Problem description. Copying nothing before it, reproduce the line that holds "(174, 293) = (185, 401): brown" and every line after it in the data, exactly.

Provided material.
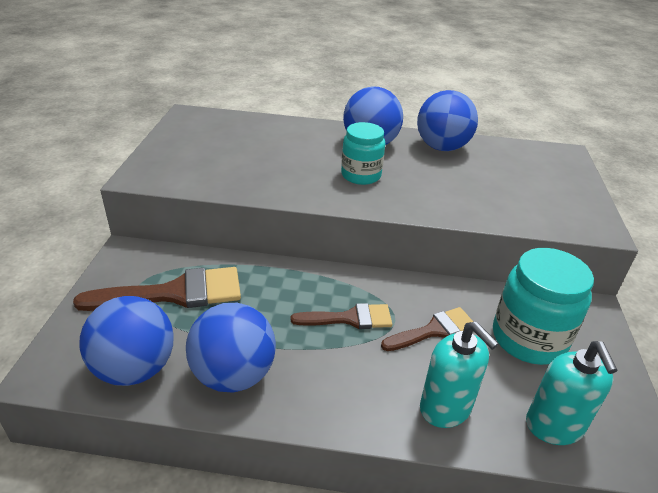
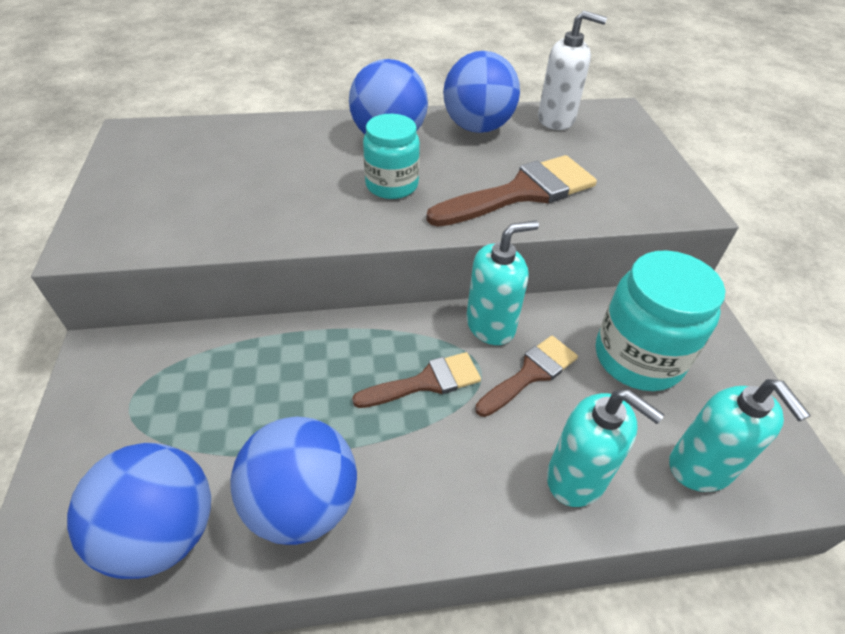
camera: 15 degrees left, 10 degrees up
(174, 293) = (185, 401): brown brush -> brown brush (521, 192)
(413, 291) = (491, 325): none -> turquoise soap dispenser
(509, 151) = (556, 119): none -> white soap dispenser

Exercise result.
(174, 293) = (185, 401): brown brush -> brown brush (521, 192)
(413, 291) = (491, 325): none -> turquoise soap dispenser
(509, 151) = (556, 119): none -> white soap dispenser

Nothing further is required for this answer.